Structured diff data:
--- START ---

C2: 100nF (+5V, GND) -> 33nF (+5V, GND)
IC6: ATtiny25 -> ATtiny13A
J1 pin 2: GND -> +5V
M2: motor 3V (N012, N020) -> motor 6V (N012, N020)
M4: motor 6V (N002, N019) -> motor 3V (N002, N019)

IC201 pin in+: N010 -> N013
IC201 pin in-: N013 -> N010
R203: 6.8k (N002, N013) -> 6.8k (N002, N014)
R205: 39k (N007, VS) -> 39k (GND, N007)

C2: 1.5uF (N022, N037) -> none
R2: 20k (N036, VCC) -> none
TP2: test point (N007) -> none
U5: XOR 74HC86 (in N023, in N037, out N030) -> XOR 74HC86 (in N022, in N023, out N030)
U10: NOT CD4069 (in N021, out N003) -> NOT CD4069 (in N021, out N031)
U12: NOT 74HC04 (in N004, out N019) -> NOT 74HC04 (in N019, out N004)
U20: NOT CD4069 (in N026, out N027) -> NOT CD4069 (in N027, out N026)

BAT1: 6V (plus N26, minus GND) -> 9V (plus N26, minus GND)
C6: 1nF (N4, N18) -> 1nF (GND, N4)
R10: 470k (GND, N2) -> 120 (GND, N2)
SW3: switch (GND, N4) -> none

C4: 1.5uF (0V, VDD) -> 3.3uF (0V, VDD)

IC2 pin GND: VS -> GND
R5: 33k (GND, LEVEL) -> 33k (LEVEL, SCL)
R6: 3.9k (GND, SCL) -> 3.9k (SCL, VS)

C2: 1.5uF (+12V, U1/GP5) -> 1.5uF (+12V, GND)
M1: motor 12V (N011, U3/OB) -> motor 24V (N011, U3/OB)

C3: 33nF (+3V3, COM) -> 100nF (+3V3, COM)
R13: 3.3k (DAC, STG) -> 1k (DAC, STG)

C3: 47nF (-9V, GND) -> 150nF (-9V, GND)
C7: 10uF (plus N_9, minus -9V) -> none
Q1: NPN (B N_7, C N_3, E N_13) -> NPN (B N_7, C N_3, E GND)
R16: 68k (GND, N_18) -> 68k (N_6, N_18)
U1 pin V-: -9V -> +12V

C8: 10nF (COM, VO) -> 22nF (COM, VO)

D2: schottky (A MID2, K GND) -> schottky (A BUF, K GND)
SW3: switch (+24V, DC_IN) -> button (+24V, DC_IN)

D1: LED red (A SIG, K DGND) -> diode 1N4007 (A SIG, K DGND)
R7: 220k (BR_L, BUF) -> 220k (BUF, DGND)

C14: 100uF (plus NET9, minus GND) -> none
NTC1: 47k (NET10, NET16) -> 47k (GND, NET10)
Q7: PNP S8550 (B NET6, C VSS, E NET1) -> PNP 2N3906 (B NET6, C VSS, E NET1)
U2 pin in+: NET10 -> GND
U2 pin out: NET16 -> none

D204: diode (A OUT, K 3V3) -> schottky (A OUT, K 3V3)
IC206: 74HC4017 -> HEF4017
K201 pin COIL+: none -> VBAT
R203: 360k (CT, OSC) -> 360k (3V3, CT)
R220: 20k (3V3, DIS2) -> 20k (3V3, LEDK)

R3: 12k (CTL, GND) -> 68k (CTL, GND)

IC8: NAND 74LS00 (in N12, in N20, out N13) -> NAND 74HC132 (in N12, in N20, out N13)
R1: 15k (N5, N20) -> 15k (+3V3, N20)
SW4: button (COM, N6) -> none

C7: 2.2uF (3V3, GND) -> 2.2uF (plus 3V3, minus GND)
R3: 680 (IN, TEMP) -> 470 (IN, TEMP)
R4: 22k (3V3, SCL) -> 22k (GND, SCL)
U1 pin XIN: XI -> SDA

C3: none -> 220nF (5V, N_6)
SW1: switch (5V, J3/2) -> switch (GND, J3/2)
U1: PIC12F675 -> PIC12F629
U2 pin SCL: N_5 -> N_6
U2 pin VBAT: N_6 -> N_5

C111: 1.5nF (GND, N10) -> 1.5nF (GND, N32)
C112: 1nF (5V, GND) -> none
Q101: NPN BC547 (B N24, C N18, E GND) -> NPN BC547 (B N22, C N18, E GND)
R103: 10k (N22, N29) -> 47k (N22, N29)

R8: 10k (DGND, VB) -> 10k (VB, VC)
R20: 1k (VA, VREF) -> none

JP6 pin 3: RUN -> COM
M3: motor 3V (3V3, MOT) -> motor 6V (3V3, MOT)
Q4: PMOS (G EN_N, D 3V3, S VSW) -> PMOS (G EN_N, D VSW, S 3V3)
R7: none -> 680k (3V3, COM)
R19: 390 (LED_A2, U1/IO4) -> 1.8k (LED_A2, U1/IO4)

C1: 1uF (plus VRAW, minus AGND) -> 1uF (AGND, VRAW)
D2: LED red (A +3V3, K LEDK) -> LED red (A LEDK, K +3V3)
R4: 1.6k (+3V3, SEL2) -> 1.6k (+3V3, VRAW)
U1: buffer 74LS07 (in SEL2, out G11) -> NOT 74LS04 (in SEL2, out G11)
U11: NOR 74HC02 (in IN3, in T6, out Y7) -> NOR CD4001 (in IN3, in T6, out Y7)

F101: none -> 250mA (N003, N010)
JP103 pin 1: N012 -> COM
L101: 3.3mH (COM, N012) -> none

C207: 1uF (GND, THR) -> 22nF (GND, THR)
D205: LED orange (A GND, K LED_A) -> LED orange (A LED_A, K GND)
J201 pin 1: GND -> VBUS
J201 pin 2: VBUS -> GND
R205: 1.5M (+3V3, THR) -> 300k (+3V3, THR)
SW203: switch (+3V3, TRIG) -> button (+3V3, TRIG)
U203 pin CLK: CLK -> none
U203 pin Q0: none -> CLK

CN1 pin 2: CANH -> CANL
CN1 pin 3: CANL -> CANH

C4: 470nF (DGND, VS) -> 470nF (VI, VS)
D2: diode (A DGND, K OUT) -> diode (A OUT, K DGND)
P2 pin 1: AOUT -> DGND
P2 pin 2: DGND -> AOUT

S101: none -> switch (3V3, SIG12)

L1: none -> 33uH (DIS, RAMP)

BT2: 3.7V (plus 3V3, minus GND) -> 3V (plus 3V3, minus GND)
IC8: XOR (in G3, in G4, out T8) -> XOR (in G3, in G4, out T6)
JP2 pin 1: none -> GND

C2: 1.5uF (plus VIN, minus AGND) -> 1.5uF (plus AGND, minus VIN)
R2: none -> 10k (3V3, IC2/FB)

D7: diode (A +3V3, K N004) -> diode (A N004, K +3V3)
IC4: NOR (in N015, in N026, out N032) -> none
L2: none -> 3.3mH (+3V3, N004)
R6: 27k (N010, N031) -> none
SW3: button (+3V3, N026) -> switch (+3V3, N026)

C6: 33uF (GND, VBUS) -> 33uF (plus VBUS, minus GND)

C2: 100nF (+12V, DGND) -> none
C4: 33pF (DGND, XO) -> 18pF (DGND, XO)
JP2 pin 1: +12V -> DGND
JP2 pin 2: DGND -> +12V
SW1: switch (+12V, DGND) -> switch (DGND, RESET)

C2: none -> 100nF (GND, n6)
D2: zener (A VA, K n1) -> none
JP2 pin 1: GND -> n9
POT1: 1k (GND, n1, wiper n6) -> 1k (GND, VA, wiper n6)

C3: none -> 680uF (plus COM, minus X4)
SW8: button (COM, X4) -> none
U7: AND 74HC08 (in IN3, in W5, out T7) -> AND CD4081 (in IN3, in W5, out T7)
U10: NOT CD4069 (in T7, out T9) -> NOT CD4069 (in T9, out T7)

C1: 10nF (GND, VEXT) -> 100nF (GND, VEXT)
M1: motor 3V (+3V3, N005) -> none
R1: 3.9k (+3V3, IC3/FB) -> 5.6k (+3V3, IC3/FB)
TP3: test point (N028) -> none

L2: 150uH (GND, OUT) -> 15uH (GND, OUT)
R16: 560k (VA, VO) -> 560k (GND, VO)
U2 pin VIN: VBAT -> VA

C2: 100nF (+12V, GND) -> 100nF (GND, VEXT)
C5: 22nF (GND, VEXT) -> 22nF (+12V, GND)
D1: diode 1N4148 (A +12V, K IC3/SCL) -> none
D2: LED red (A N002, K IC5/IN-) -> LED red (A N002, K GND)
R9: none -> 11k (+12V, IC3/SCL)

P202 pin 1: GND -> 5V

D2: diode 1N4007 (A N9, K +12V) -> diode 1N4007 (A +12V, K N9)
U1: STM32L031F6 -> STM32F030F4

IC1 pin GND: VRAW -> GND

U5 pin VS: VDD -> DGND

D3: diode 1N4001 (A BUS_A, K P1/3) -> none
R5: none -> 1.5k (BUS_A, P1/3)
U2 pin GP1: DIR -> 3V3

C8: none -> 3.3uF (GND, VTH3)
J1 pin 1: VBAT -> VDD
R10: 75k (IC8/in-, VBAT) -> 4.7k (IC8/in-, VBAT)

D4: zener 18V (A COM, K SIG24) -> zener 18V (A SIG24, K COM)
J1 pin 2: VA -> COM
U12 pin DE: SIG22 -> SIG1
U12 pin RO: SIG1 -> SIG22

--- END ---

• _Aim of the task_
Using the entries above, give again exactly the lines from the line holding "J1 pin 2: GND -> +5V" through the line holding "TP2: test point (N007) -> none". Include both end lines and nothing else.

• _Exercise response_
J1 pin 2: GND -> +5V
M2: motor 3V (N012, N020) -> motor 6V (N012, N020)
M4: motor 6V (N002, N019) -> motor 3V (N002, N019)

IC201 pin in+: N010 -> N013
IC201 pin in-: N013 -> N010
R203: 6.8k (N002, N013) -> 6.8k (N002, N014)
R205: 39k (N007, VS) -> 39k (GND, N007)

C2: 1.5uF (N022, N037) -> none
R2: 20k (N036, VCC) -> none
TP2: test point (N007) -> none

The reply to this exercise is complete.